**WHAT THE TASK REQUIRES**
After reading the entries below, copy word for word the lines from the first through the line containing "trophy in orange [1039", and stop there.

**DATA FOR THIS TASK**
-- Opening Marker --
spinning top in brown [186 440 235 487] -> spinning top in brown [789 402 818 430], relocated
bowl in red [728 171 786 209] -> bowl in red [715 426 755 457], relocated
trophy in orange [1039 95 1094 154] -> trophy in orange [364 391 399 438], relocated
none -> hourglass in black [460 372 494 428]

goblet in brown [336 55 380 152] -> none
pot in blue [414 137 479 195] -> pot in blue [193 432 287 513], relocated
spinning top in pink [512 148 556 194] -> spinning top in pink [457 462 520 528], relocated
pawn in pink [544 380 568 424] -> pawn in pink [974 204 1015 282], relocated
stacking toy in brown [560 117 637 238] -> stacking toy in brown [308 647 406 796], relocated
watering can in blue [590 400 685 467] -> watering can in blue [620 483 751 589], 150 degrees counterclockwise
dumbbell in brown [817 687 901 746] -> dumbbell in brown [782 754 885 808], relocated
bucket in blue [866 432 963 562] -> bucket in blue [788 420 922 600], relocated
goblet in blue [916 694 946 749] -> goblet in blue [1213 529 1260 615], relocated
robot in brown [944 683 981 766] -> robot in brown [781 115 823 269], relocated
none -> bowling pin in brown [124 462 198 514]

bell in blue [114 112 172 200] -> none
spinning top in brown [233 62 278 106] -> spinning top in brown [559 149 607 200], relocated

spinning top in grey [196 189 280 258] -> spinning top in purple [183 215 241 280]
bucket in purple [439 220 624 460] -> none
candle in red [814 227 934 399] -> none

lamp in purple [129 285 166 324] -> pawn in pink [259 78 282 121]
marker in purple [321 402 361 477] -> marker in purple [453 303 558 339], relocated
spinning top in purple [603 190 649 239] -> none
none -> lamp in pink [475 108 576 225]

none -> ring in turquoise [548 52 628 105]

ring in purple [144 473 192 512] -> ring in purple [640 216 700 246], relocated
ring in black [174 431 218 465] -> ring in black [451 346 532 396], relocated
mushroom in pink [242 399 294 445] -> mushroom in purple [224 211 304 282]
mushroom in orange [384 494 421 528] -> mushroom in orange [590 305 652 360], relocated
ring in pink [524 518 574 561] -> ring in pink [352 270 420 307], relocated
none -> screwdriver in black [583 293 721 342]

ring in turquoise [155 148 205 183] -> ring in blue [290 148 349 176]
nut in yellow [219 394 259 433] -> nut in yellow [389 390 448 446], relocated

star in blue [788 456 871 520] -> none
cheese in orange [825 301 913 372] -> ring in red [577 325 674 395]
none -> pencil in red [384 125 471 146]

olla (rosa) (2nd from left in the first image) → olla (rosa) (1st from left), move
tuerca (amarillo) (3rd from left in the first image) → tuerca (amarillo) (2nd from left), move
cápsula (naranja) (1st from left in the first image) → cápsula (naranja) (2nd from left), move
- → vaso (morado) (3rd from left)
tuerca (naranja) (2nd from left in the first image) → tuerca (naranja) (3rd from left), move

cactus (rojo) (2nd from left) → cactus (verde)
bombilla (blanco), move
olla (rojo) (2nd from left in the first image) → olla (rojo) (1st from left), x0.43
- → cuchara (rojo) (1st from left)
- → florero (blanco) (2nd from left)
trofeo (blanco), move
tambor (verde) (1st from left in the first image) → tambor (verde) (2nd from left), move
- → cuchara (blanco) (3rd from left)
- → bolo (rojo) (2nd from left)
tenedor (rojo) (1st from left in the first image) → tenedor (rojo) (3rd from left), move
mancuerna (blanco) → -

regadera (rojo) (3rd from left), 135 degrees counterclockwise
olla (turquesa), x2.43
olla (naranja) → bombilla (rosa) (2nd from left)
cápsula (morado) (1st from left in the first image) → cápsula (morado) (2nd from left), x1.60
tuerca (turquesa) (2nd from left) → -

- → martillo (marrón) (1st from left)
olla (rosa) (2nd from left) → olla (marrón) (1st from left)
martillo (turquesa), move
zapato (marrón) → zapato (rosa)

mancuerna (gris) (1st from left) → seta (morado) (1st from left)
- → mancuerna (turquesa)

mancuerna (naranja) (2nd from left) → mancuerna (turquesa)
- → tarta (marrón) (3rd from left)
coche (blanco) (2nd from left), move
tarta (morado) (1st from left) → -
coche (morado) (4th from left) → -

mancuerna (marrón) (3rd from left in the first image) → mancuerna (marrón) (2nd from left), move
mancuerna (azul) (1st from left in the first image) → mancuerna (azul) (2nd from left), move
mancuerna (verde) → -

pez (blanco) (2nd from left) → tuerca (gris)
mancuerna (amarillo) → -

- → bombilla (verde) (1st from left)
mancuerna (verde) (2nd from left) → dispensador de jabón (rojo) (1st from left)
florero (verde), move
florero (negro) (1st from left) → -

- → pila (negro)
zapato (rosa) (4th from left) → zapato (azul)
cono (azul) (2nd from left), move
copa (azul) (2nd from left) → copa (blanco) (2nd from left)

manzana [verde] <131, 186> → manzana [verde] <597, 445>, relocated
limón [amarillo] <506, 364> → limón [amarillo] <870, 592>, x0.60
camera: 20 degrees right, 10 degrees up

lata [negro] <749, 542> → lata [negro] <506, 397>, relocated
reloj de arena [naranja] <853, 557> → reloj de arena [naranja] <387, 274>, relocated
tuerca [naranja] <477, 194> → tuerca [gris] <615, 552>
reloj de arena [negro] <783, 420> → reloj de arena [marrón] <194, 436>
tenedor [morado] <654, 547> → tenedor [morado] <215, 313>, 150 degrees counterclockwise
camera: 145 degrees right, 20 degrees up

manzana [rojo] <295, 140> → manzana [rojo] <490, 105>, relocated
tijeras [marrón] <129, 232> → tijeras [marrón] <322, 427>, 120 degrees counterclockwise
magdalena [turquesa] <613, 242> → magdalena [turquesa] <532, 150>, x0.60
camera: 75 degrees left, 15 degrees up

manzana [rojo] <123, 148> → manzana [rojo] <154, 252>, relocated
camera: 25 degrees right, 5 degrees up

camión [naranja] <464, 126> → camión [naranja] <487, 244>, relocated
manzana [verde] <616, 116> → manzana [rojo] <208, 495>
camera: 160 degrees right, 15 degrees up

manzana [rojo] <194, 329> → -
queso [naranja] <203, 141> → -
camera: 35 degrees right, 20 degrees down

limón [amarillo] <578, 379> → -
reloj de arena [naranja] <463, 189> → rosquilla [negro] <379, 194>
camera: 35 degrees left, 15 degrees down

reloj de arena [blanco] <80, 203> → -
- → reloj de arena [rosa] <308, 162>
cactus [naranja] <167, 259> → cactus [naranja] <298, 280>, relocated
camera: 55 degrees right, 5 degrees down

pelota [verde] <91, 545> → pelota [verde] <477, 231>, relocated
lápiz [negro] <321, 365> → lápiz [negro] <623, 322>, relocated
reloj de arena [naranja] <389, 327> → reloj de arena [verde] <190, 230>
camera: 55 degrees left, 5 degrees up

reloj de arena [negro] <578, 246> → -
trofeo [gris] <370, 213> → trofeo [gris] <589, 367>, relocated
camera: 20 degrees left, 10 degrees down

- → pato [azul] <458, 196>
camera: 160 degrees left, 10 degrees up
-- Closing Marker --
**REPLY**
spinning top in brown [186 440 235 487] -> spinning top in brown [789 402 818 430], relocated
bowl in red [728 171 786 209] -> bowl in red [715 426 755 457], relocated
trophy in orange [1039 95 1094 154] -> trophy in orange [364 391 399 438], relocated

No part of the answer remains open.